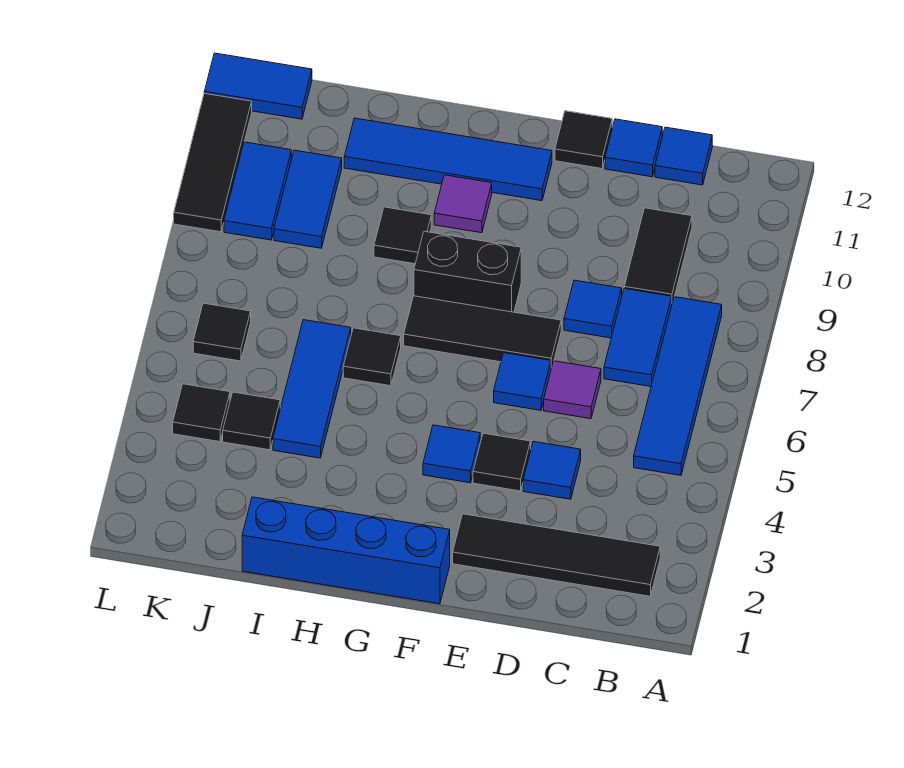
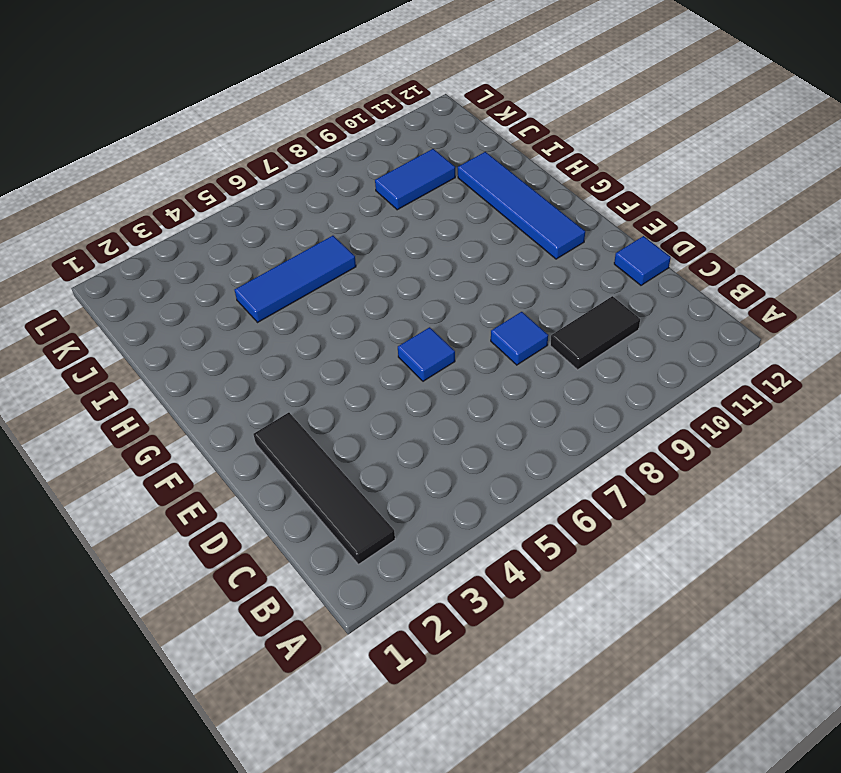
none -> blue tile B5:B8 level 1
none -> blue tile C7:C8 level 1
none -> blue tile C12 level 1

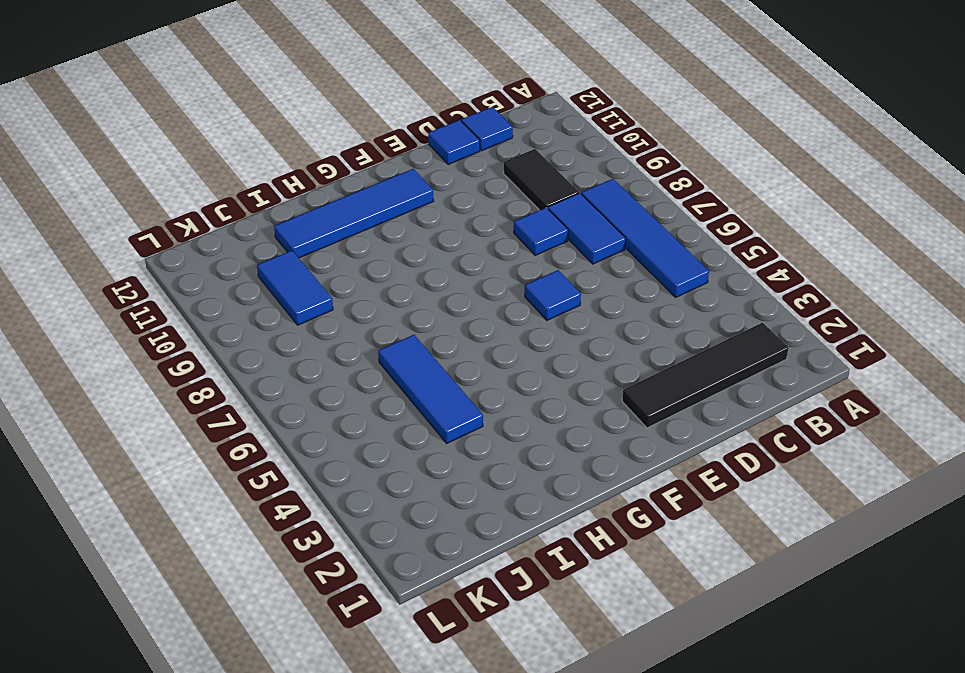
none -> blue tile D4 level 1
none -> purple tile D6 level 1
none -> black tile E4 level 1

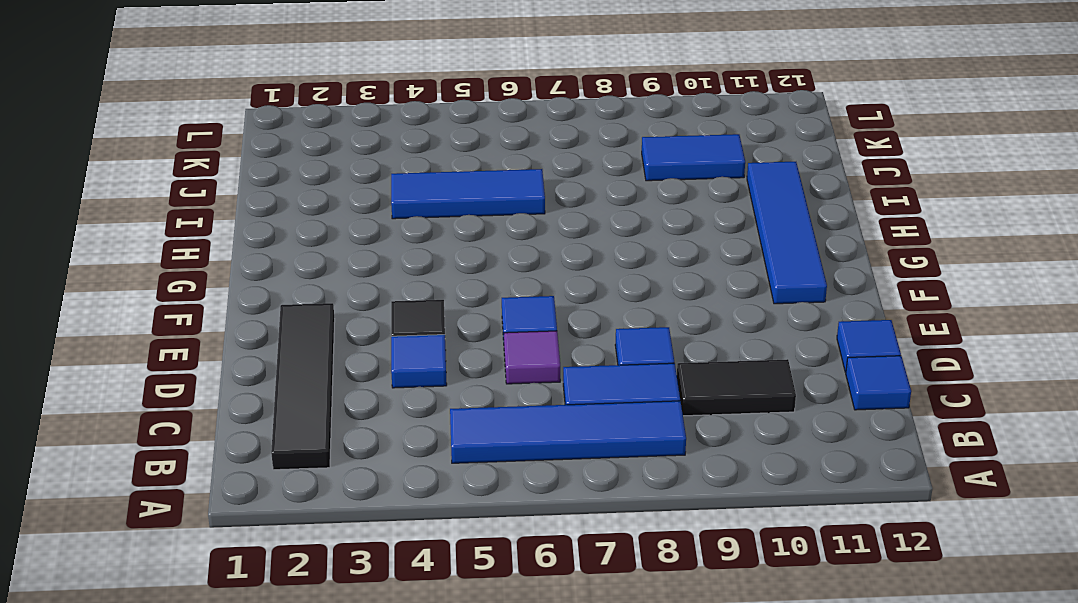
none -> black tile E7:G7 level 1
none -> black tile E12 level 1
none -> blue brick F1:I1 level 1

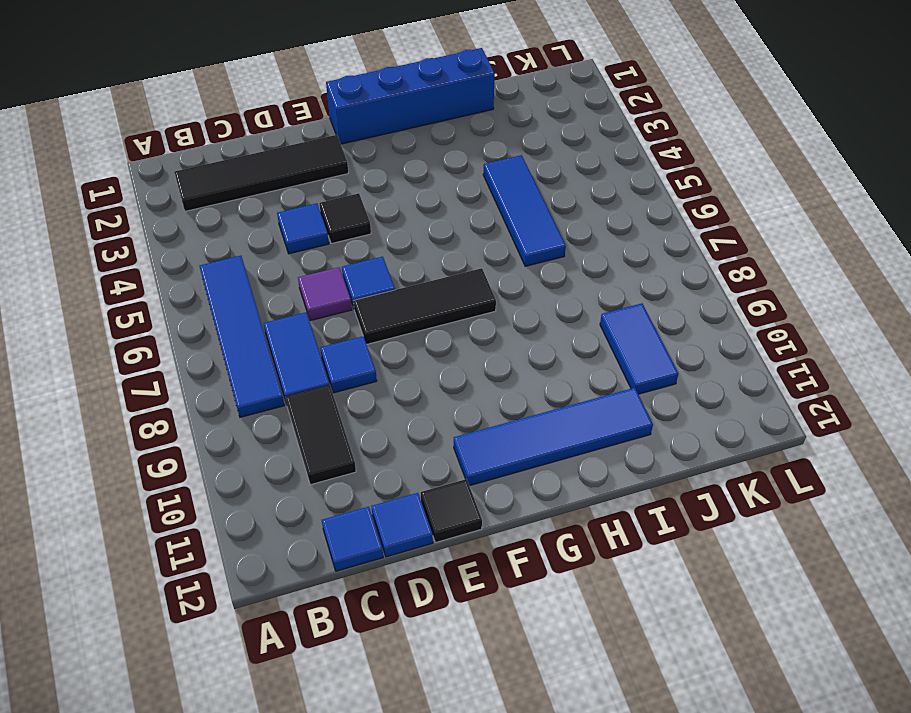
none -> blue tile F4 level 1
none -> black brick F8:G8 level 1
none -> purple tile G10 level 1

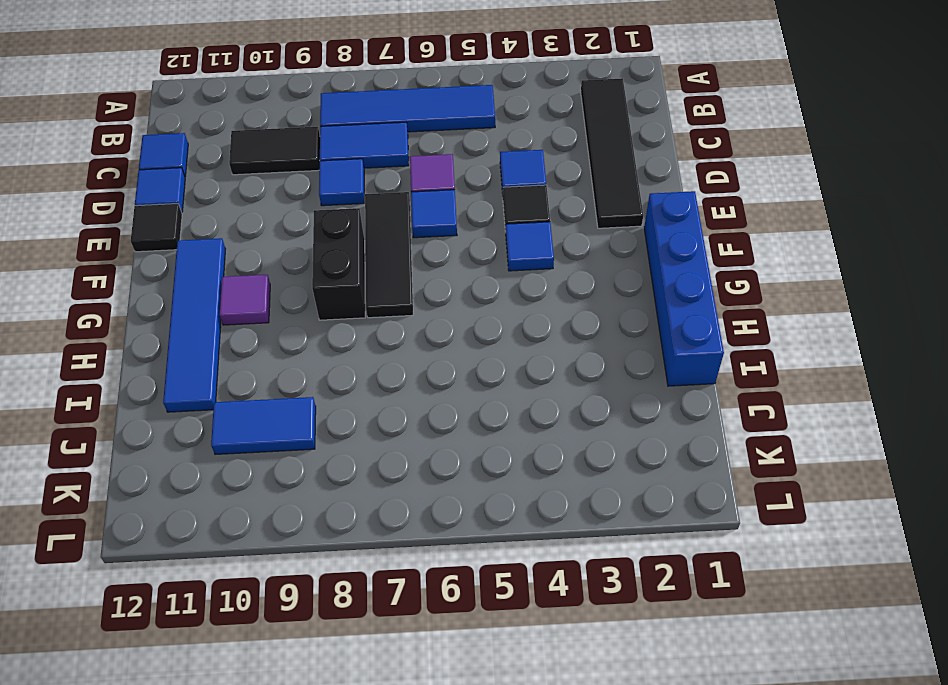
none -> black tile H6 level 1
none -> black tile H9 level 1
none -> blue tile I4:I6 level 1

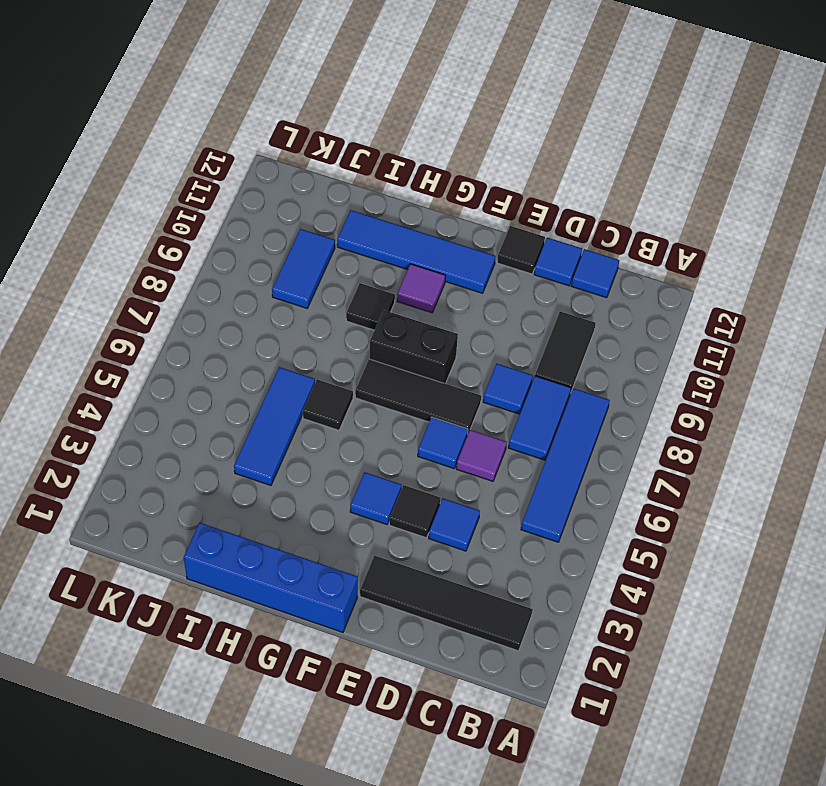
none -> black tile J4 level 1
none -> black tile K4 level 1
none -> black tile K6 level 1

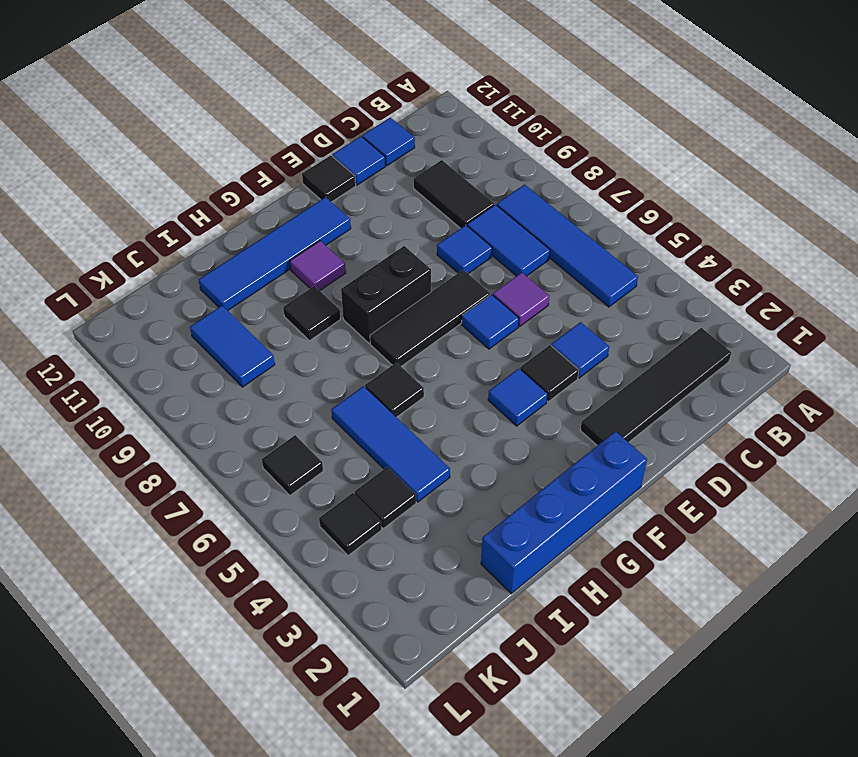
none -> blue tile K9:K10 level 1
none -> blue tile K12:L12 level 1
none -> black tile L9:L11 level 1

==============================

**TO DO**
Each line from the one that contains "none -> blue tile K9:K10 level 1" through the end of the records must be repeated exactly. No other line belongs in the answer.

**YOUR SOLUTION**
none -> blue tile K9:K10 level 1
none -> blue tile K12:L12 level 1
none -> black tile L9:L11 level 1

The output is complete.